◆ PROBLEM REQUIREMENTS ◆
Copy the records below in full and leave every image out of the copy.

◆ INFORMATION PROVIDED ◆
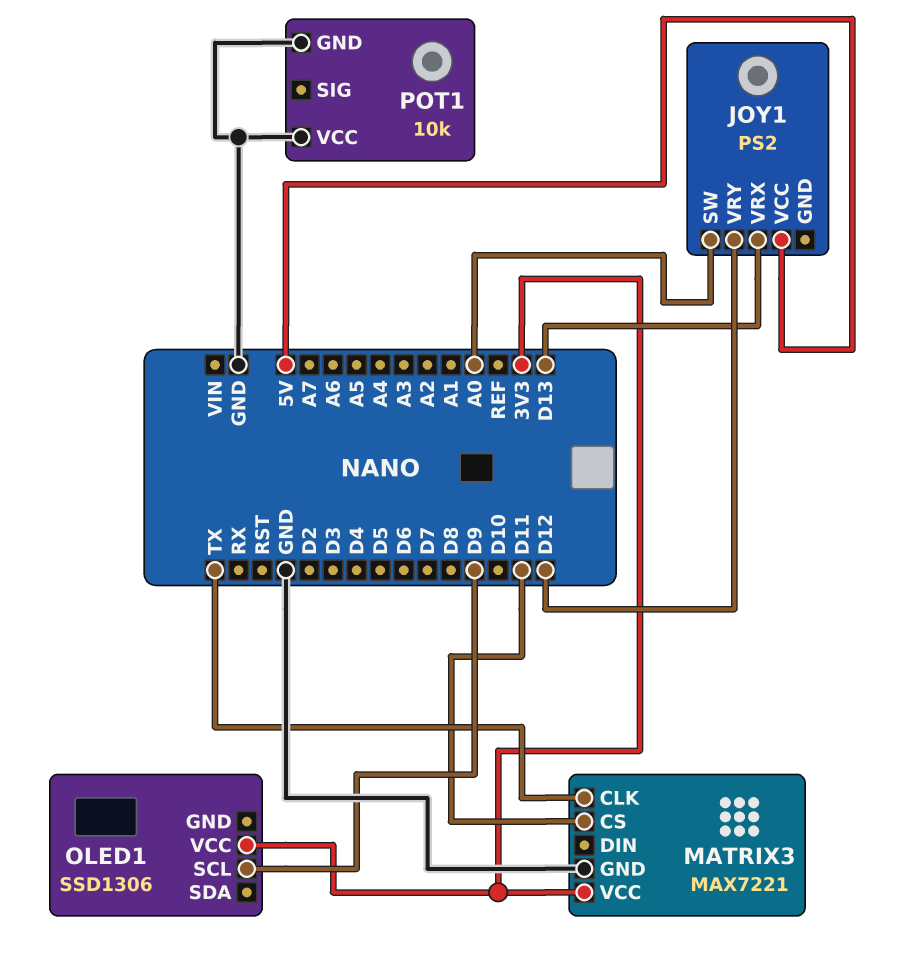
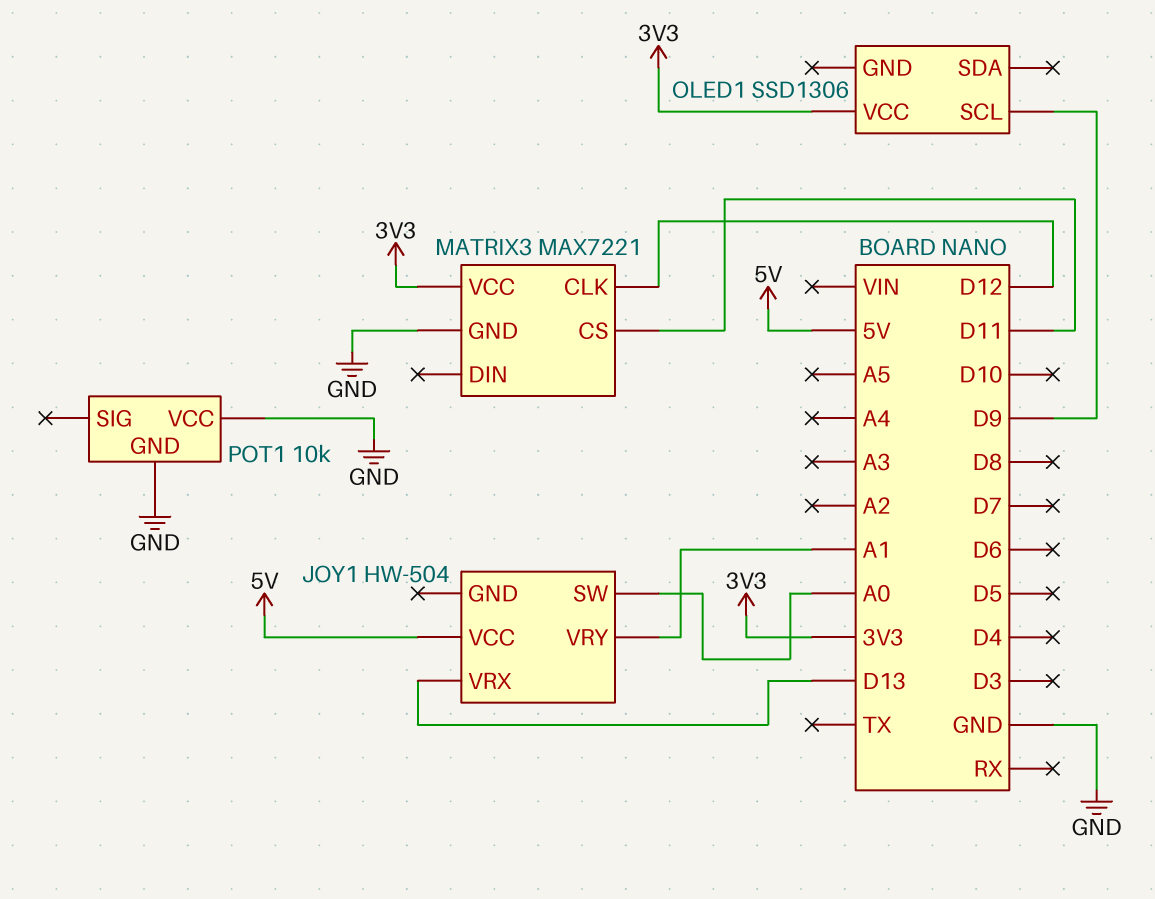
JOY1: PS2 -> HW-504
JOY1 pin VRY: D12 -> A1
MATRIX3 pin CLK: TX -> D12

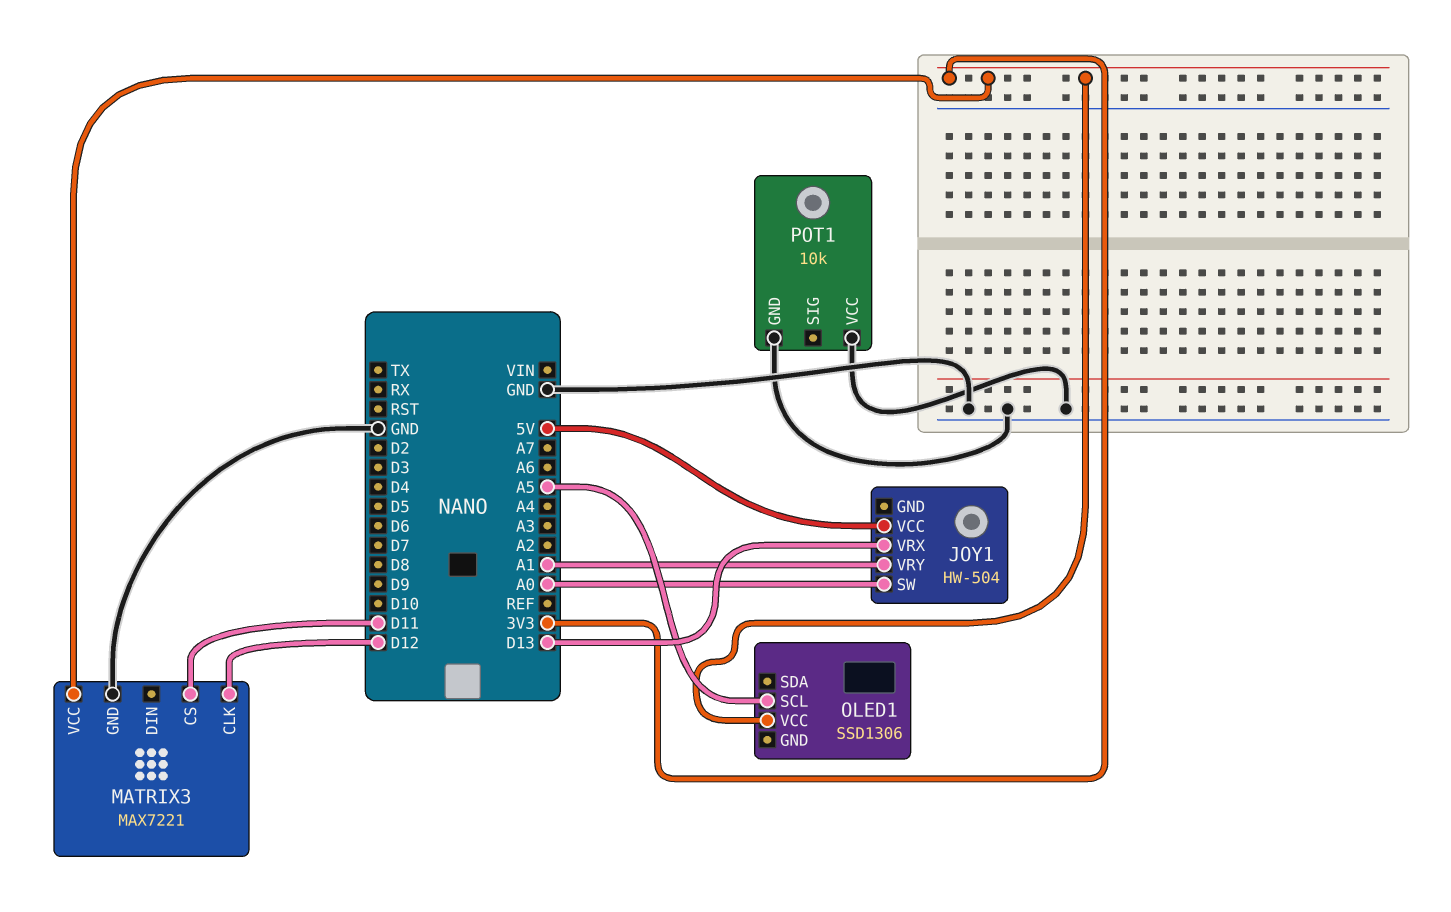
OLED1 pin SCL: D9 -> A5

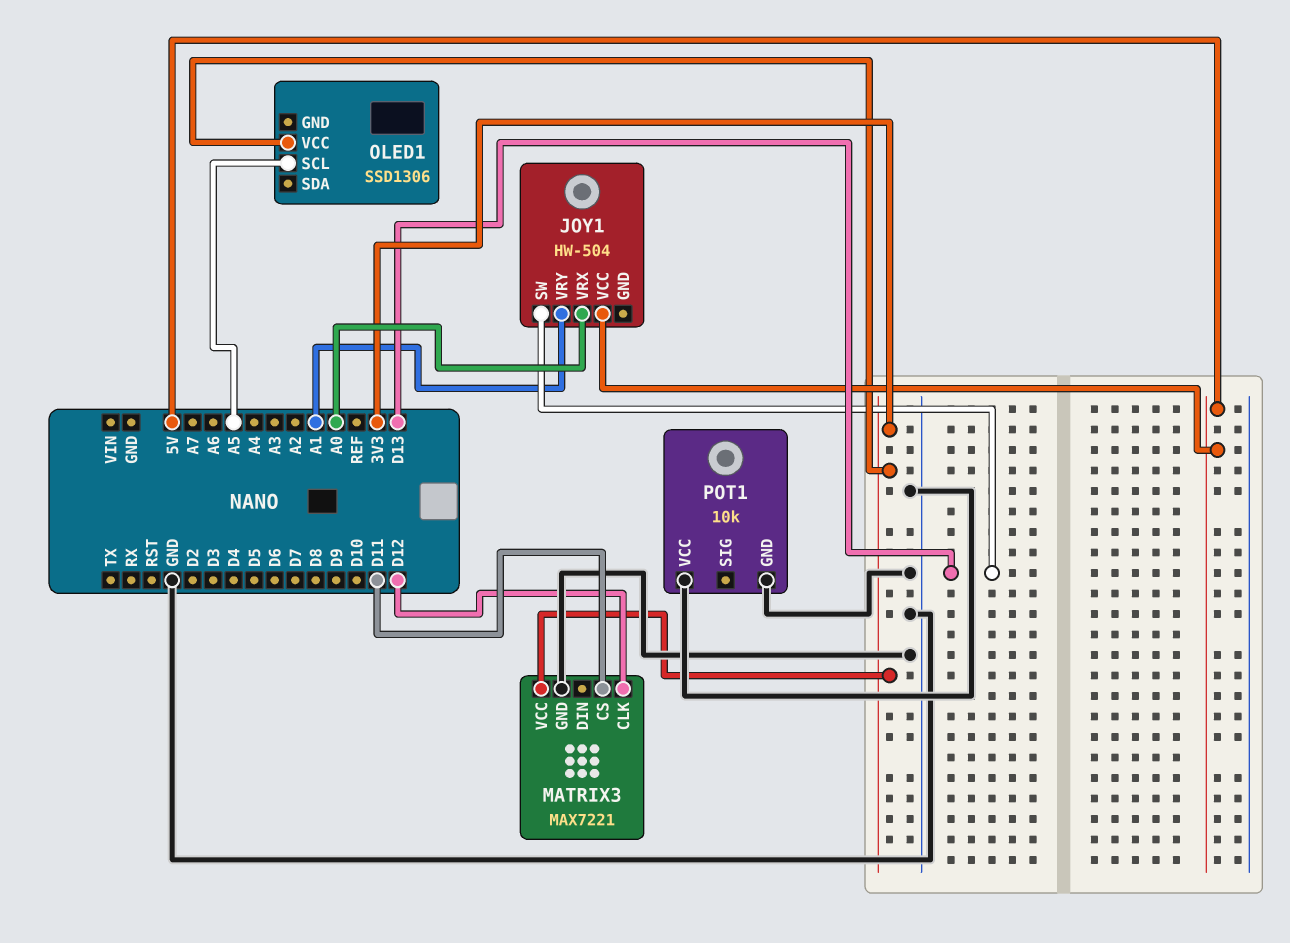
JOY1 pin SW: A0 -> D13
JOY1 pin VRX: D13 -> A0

◆ COMPLETED EXERCISE ◆
JOY1: PS2 -> HW-504
JOY1 pin VRY: D12 -> A1
MATRIX3 pin CLK: TX -> D12

OLED1 pin SCL: D9 -> A5

JOY1 pin SW: A0 -> D13
JOY1 pin VRX: D13 -> A0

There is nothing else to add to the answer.